**Supplied entries:**
= Beginning of Section =

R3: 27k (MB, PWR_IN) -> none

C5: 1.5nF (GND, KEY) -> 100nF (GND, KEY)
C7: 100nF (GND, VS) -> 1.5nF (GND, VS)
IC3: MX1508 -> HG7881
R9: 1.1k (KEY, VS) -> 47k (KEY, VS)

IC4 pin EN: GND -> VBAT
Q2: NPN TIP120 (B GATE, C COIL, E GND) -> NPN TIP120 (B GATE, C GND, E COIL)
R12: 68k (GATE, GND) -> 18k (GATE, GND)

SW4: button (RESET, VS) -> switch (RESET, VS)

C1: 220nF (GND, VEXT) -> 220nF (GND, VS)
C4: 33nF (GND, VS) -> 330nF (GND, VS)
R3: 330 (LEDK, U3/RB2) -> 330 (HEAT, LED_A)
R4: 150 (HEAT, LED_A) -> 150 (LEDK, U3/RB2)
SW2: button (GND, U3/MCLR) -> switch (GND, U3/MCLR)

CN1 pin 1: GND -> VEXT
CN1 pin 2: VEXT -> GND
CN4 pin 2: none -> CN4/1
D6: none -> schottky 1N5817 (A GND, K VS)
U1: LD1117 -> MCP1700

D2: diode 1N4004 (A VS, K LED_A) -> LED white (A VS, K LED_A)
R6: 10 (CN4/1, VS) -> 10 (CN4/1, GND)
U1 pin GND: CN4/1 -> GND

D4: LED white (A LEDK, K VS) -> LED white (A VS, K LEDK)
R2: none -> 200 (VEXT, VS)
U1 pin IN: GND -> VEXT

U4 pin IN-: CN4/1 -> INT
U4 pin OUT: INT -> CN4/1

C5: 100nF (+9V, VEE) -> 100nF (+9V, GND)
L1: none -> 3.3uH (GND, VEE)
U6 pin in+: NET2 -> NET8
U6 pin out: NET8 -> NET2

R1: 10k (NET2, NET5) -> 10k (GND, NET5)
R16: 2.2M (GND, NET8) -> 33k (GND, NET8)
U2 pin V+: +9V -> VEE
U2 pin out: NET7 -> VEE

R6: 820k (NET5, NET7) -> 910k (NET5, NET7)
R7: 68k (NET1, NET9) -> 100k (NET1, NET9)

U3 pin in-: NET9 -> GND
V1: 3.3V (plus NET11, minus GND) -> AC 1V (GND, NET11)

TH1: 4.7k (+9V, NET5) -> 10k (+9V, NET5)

= End of Section =

**Task prompt:**
Would you please reproduce all of the lines above exactly?

**Your solution:**
R3: 27k (MB, PWR_IN) -> none

C5: 1.5nF (GND, KEY) -> 100nF (GND, KEY)
C7: 100nF (GND, VS) -> 1.5nF (GND, VS)
IC3: MX1508 -> HG7881
R9: 1.1k (KEY, VS) -> 47k (KEY, VS)

IC4 pin EN: GND -> VBAT
Q2: NPN TIP120 (B GATE, C COIL, E GND) -> NPN TIP120 (B GATE, C GND, E COIL)
R12: 68k (GATE, GND) -> 18k (GATE, GND)

SW4: button (RESET, VS) -> switch (RESET, VS)

C1: 220nF (GND, VEXT) -> 220nF (GND, VS)
C4: 33nF (GND, VS) -> 330nF (GND, VS)
R3: 330 (LEDK, U3/RB2) -> 330 (HEAT, LED_A)
R4: 150 (HEAT, LED_A) -> 150 (LEDK, U3/RB2)
SW2: button (GND, U3/MCLR) -> switch (GND, U3/MCLR)

CN1 pin 1: GND -> VEXT
CN1 pin 2: VEXT -> GND
CN4 pin 2: none -> CN4/1
D6: none -> schottky 1N5817 (A GND, K VS)
U1: LD1117 -> MCP1700

D2: diode 1N4004 (A VS, K LED_A) -> LED white (A VS, K LED_A)
R6: 10 (CN4/1, VS) -> 10 (CN4/1, GND)
U1 pin GND: CN4/1 -> GND

D4: LED white (A LEDK, K VS) -> LED white (A VS, K LEDK)
R2: none -> 200 (VEXT, VS)
U1 pin IN: GND -> VEXT

U4 pin IN-: CN4/1 -> INT
U4 pin OUT: INT -> CN4/1

C5: 100nF (+9V, VEE) -> 100nF (+9V, GND)
L1: none -> 3.3uH (GND, VEE)
U6 pin in+: NET2 -> NET8
U6 pin out: NET8 -> NET2

R1: 10k (NET2, NET5) -> 10k (GND, NET5)
R16: 2.2M (GND, NET8) -> 33k (GND, NET8)
U2 pin V+: +9V -> VEE
U2 pin out: NET7 -> VEE

R6: 820k (NET5, NET7) -> 910k (NET5, NET7)
R7: 68k (NET1, NET9) -> 100k (NET1, NET9)

U3 pin in-: NET9 -> GND
V1: 3.3V (plus NET11, minus GND) -> AC 1V (GND, NET11)

TH1: 4.7k (+9V, NET5) -> 10k (+9V, NET5)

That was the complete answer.